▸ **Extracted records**
******************************

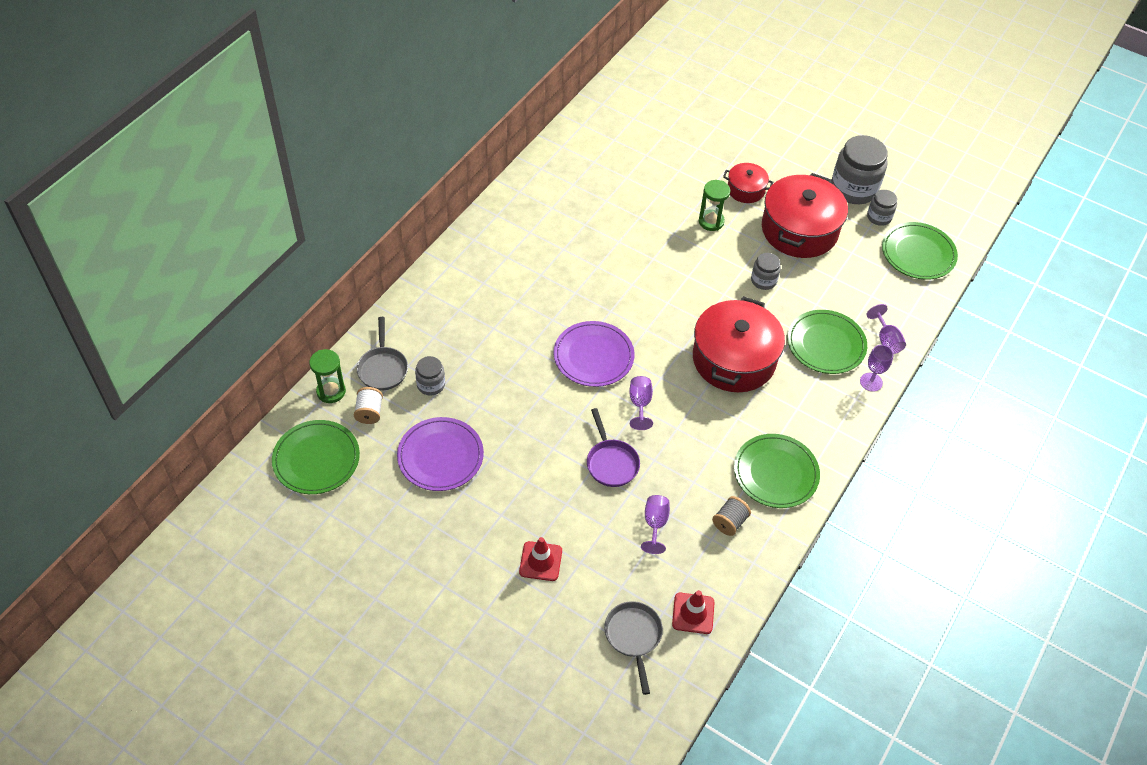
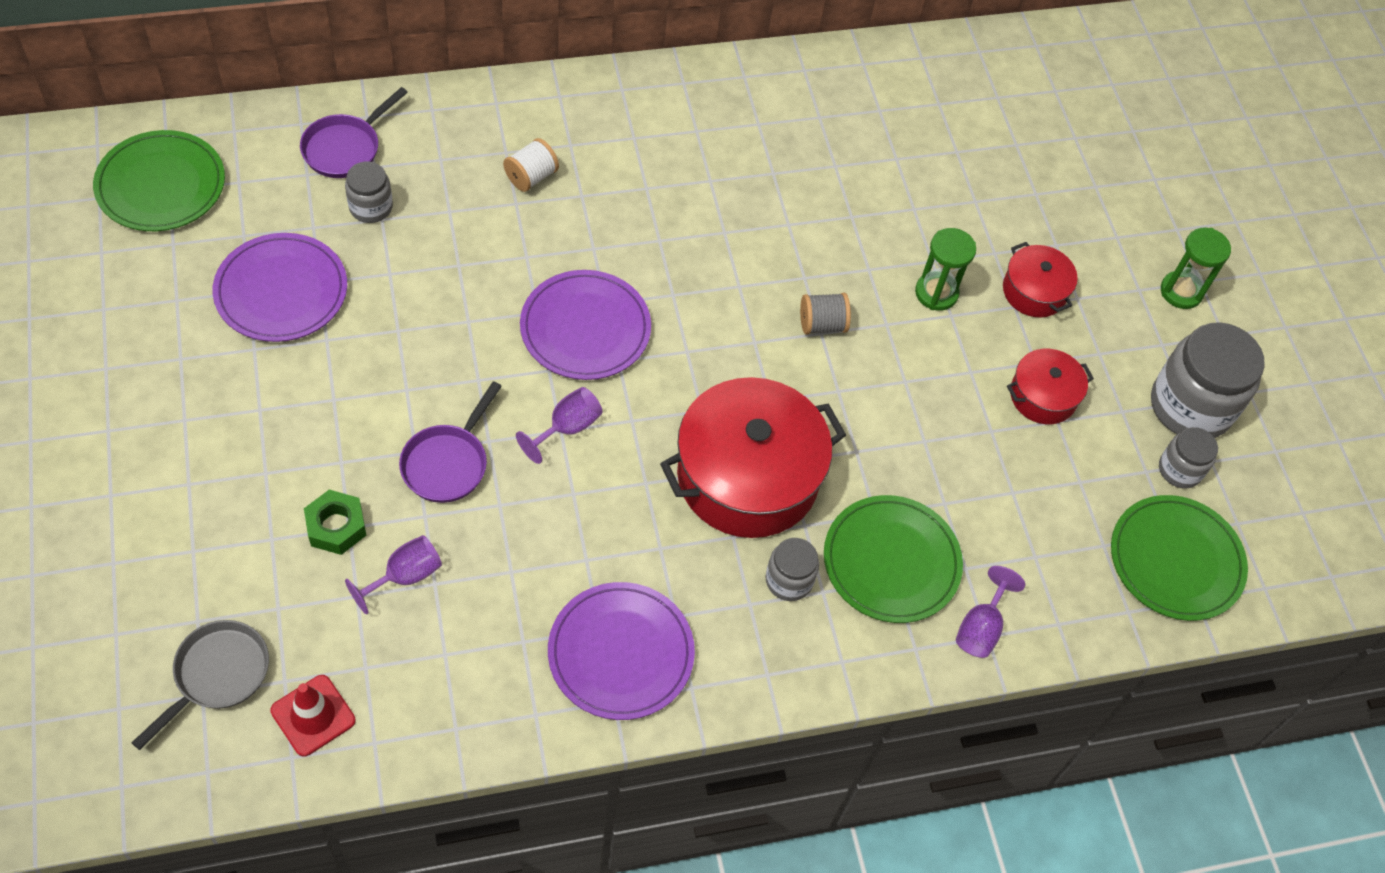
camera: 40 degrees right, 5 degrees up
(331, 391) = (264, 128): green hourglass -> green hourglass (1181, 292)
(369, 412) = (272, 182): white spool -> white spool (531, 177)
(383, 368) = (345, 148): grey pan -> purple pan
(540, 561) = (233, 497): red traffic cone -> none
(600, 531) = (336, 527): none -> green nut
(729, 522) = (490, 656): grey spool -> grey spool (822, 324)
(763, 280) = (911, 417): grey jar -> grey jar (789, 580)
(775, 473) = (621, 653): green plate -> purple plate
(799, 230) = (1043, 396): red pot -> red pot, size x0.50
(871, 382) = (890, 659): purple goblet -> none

******************************

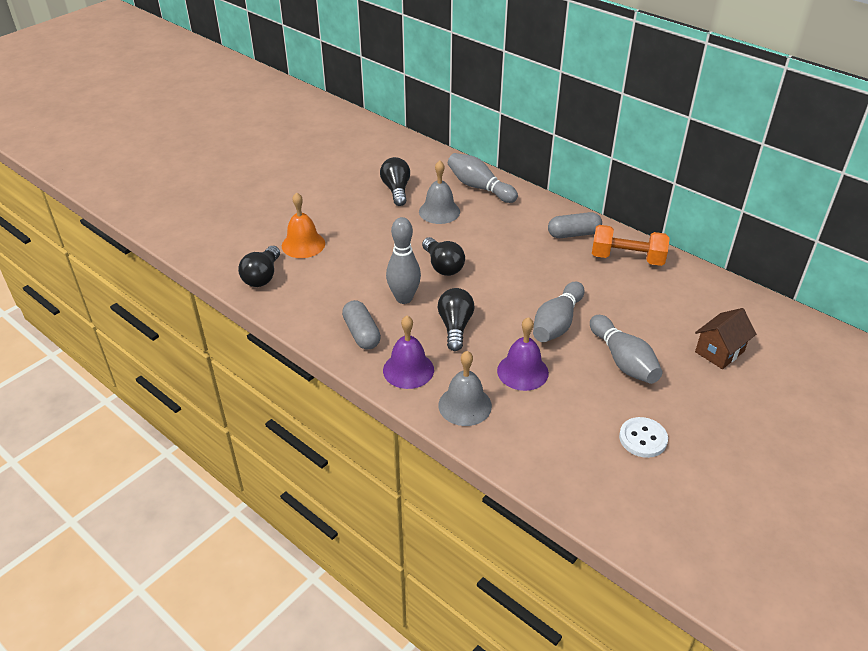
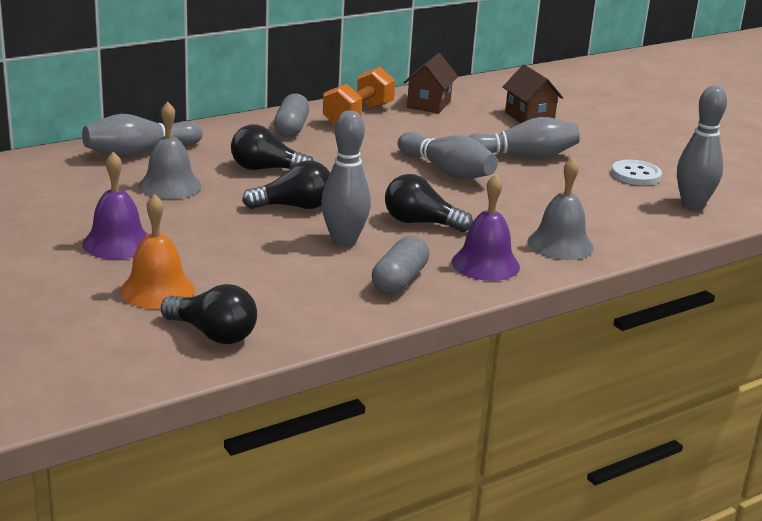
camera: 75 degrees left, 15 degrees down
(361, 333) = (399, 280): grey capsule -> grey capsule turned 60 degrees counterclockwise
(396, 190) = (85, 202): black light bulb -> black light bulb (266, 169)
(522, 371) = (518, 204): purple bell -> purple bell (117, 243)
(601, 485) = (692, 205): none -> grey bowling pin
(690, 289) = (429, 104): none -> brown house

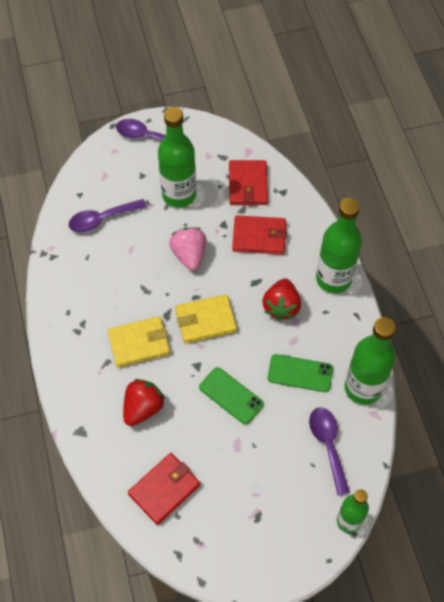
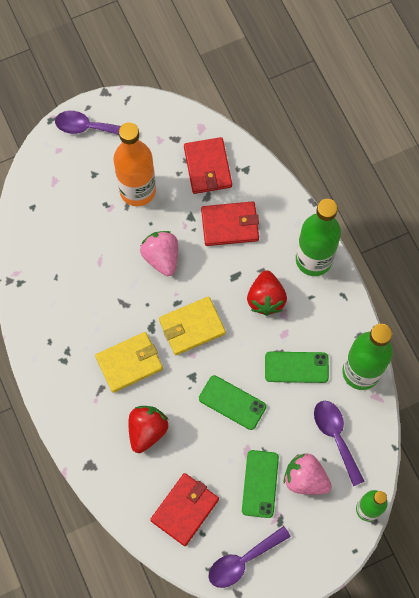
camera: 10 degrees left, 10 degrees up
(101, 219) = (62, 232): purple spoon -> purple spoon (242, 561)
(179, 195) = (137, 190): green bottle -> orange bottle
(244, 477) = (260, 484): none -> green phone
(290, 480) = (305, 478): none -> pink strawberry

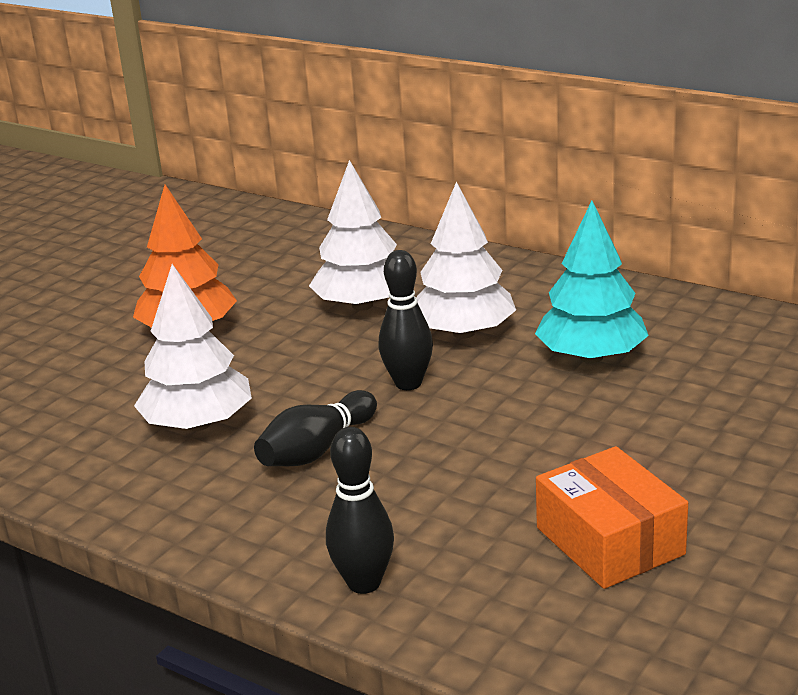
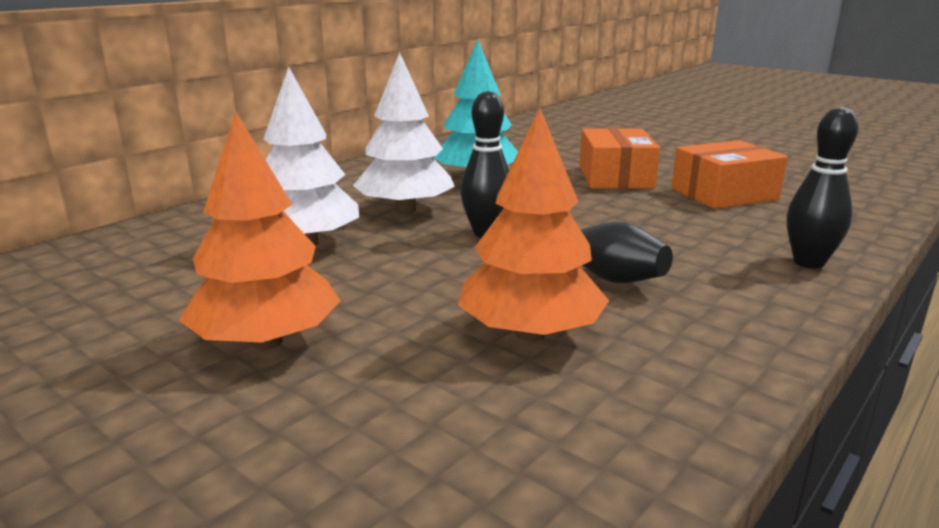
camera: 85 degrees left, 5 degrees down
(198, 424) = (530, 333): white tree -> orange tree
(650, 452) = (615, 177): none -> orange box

******************************

▸ **ACTION ITEM**
If a line in the records contains "none", report it.

▸ **RESULT FOR THIS TASK**
(540, 561) = (233, 497): red traffic cone -> none
(600, 531) = (336, 527): none -> green nut
(871, 382) = (890, 659): purple goblet -> none
(601, 485) = (692, 205): none -> grey bowling pin
(690, 289) = (429, 104): none -> brown house
(244, 477) = (260, 484): none -> green phone
(290, 480) = (305, 478): none -> pink strawberry
(650, 452) = (615, 177): none -> orange box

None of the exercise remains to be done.